### Goal of the exercise
Please output exactly the part of the records below that opens with the line containing "white plate F4:I4" and closes with the line containing "none -> red brick F13:F14 level 1", both lines included, and nothing else.

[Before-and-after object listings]
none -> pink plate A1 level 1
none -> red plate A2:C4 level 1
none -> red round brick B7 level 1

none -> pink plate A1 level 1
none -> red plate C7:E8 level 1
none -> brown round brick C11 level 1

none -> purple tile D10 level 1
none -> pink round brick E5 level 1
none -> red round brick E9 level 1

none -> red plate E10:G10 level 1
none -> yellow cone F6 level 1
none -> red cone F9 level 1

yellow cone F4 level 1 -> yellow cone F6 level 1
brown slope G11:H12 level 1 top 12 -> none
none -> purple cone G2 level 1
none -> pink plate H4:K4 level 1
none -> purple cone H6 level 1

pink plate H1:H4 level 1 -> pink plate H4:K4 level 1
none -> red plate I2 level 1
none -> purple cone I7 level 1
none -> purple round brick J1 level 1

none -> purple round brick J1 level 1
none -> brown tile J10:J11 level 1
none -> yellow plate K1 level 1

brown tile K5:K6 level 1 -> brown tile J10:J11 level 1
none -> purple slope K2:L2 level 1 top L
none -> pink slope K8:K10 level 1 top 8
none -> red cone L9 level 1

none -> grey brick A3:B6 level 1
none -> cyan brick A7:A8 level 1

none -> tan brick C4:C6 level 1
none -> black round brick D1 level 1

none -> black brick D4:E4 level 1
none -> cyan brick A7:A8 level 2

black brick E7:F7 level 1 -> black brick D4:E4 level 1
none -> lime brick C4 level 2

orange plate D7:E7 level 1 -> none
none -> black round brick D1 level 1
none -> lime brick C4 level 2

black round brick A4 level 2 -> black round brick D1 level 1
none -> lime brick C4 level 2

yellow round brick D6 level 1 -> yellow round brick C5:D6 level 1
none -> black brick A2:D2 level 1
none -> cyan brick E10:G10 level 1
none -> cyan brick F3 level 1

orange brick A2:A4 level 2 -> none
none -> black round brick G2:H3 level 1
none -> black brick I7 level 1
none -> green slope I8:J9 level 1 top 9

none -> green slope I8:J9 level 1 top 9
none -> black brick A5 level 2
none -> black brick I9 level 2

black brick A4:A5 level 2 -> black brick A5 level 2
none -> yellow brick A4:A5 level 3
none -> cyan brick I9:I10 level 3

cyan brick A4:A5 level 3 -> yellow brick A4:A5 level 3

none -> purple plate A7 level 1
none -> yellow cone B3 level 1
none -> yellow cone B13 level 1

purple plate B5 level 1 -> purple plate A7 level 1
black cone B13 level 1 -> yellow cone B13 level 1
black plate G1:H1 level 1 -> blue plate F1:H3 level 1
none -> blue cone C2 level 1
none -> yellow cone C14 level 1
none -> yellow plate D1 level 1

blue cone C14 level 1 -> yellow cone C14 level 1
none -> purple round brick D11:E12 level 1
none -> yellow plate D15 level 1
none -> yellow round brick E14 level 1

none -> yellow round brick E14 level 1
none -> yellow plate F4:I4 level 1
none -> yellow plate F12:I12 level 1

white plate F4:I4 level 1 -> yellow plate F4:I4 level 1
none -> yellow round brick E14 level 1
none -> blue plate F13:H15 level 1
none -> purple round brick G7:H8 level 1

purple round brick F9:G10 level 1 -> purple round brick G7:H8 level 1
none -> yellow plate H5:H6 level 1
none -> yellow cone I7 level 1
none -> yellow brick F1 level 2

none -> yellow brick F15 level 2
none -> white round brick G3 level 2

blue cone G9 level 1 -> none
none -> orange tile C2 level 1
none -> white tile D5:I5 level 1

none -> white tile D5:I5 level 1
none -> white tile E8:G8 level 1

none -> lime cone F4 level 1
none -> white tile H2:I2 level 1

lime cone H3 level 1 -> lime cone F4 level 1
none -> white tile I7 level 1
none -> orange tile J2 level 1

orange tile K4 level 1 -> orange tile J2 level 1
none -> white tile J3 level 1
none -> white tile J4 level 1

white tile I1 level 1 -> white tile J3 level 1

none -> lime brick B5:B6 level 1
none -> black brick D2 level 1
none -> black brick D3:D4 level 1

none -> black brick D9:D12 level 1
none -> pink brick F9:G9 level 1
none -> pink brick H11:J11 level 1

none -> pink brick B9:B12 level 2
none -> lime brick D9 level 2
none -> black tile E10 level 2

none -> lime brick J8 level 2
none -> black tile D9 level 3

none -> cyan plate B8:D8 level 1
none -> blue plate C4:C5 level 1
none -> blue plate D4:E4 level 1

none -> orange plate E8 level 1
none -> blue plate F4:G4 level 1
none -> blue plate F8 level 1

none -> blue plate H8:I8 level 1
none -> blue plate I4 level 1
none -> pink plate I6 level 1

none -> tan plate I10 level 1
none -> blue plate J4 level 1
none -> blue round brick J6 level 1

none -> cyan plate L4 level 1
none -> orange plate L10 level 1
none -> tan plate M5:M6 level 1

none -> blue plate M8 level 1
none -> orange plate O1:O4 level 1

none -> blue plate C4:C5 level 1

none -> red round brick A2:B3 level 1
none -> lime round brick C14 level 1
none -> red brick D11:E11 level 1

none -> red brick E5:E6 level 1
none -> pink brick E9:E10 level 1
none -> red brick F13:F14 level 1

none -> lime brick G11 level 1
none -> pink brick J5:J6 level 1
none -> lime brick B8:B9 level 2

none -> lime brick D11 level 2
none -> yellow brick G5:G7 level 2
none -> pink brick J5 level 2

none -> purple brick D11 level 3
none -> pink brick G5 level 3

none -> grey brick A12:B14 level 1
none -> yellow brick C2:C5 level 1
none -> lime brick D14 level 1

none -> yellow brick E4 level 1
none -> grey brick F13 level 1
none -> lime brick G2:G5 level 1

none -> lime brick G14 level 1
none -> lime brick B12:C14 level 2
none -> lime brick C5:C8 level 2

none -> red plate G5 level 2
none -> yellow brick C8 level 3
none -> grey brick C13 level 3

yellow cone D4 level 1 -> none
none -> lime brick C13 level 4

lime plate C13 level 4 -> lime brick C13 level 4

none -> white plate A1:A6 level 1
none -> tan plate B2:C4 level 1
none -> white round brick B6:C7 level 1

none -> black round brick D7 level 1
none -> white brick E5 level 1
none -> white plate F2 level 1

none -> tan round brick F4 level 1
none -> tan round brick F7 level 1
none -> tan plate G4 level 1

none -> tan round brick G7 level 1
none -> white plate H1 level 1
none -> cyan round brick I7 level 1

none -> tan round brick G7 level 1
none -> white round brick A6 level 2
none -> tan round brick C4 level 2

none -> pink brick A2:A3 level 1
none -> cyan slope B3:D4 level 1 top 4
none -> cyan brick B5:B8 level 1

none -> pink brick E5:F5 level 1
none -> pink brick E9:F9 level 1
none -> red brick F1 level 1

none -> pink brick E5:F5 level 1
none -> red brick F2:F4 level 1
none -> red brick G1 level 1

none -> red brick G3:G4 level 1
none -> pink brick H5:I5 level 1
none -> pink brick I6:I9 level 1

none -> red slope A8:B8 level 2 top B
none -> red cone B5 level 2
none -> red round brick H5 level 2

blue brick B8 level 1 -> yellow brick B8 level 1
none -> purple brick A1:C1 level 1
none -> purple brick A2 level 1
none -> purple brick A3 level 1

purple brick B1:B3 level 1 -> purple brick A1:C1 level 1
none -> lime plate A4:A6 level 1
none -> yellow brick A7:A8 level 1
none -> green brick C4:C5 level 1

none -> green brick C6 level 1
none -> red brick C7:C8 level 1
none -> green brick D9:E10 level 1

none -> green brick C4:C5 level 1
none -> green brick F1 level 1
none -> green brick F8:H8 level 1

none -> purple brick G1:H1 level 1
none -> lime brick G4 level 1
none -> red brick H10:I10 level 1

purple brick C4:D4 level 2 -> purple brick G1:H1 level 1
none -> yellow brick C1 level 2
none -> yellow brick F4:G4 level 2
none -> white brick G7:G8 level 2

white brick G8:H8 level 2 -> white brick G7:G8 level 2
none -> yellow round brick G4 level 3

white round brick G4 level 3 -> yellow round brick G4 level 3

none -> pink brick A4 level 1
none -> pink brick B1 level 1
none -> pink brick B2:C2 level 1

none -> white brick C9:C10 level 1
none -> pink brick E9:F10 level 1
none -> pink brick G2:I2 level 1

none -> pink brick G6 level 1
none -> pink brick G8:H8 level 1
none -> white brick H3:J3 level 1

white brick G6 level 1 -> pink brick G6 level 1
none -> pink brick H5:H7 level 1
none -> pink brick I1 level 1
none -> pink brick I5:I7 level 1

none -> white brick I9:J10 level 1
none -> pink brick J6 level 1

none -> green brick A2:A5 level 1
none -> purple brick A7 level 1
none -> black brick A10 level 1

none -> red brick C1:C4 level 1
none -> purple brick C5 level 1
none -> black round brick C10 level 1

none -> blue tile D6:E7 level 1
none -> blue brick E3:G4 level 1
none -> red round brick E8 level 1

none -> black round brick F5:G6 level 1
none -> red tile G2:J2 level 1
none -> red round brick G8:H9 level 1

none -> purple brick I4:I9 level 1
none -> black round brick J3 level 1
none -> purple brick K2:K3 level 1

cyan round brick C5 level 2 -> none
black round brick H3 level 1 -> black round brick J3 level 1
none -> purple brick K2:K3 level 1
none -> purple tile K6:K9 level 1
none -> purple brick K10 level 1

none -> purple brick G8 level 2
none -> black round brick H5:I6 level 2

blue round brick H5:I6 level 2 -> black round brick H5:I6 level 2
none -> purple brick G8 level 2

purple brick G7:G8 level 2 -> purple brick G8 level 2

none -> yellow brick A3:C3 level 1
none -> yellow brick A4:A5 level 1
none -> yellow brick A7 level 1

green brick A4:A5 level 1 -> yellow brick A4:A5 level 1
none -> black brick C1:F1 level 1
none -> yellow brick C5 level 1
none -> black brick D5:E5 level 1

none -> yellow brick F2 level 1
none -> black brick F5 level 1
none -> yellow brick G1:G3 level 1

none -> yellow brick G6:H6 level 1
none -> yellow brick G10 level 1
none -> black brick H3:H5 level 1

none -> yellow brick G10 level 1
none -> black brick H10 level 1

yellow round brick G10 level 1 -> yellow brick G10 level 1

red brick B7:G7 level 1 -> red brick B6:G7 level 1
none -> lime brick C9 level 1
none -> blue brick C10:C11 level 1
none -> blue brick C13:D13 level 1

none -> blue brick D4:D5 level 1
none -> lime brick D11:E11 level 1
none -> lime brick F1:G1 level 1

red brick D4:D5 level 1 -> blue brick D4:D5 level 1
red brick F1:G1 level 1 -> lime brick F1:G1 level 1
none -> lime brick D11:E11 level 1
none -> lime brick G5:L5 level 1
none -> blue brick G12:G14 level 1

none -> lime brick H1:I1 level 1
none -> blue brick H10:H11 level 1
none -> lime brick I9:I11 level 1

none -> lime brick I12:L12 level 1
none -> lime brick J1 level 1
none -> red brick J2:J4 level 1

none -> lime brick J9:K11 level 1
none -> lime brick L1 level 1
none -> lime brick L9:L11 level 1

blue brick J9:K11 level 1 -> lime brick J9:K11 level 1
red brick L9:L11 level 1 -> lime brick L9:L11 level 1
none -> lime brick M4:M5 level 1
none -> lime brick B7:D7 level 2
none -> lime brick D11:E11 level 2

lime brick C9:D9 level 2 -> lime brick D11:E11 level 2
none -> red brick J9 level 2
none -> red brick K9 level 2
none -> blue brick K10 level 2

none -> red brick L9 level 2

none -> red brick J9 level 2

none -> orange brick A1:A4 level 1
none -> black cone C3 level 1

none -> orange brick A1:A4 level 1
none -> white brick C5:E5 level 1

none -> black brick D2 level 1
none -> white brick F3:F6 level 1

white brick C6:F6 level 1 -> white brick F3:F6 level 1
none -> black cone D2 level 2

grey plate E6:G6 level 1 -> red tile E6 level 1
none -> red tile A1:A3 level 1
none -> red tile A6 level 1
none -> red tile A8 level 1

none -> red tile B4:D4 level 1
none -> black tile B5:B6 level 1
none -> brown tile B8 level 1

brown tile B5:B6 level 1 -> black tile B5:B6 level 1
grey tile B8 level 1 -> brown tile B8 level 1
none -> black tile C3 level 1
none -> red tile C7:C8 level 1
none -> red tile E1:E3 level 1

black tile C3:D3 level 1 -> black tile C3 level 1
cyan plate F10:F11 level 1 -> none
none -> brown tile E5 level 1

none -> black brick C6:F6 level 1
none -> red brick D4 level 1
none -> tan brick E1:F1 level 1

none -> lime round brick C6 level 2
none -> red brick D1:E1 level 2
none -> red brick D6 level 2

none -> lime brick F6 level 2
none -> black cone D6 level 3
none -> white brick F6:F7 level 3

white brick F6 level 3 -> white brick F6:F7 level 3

### Solution
white plate F4:I4 level 1 -> yellow plate F4:I4 level 1
none -> yellow round brick E14 level 1
none -> blue plate F13:H15 level 1
none -> purple round brick G7:H8 level 1

purple round brick F9:G10 level 1 -> purple round brick G7:H8 level 1
none -> yellow plate H5:H6 level 1
none -> yellow cone I7 level 1
none -> yellow brick F1 level 2

none -> yellow brick F15 level 2
none -> white round brick G3 level 2

blue cone G9 level 1 -> none
none -> orange tile C2 level 1
none -> white tile D5:I5 level 1

none -> white tile D5:I5 level 1
none -> white tile E8:G8 level 1

none -> lime cone F4 level 1
none -> white tile H2:I2 level 1

lime cone H3 level 1 -> lime cone F4 level 1
none -> white tile I7 level 1
none -> orange tile J2 level 1

orange tile K4 level 1 -> orange tile J2 level 1
none -> white tile J3 level 1
none -> white tile J4 level 1

white tile I1 level 1 -> white tile J3 level 1

none -> lime brick B5:B6 level 1
none -> black brick D2 level 1
none -> black brick D3:D4 level 1

none -> black brick D9:D12 level 1
none -> pink brick F9:G9 level 1
none -> pink brick H11:J11 level 1

none -> pink brick B9:B12 level 2
none -> lime brick D9 level 2
none -> black tile E10 level 2

none -> lime brick J8 level 2
none -> black tile D9 level 3

none -> cyan plate B8:D8 level 1
none -> blue plate C4:C5 level 1
none -> blue plate D4:E4 level 1

none -> orange plate E8 level 1
none -> blue plate F4:G4 level 1
none -> blue plate F8 level 1

none -> blue plate H8:I8 level 1
none -> blue plate I4 level 1
none -> pink plate I6 level 1

none -> tan plate I10 level 1
none -> blue plate J4 level 1
none -> blue round brick J6 level 1

none -> cyan plate L4 level 1
none -> orange plate L10 level 1
none -> tan plate M5:M6 level 1

none -> blue plate M8 level 1
none -> orange plate O1:O4 level 1

none -> blue plate C4:C5 level 1

none -> red round brick A2:B3 level 1
none -> lime round brick C14 level 1
none -> red brick D11:E11 level 1

none -> red brick E5:E6 level 1
none -> pink brick E9:E10 level 1
none -> red brick F13:F14 level 1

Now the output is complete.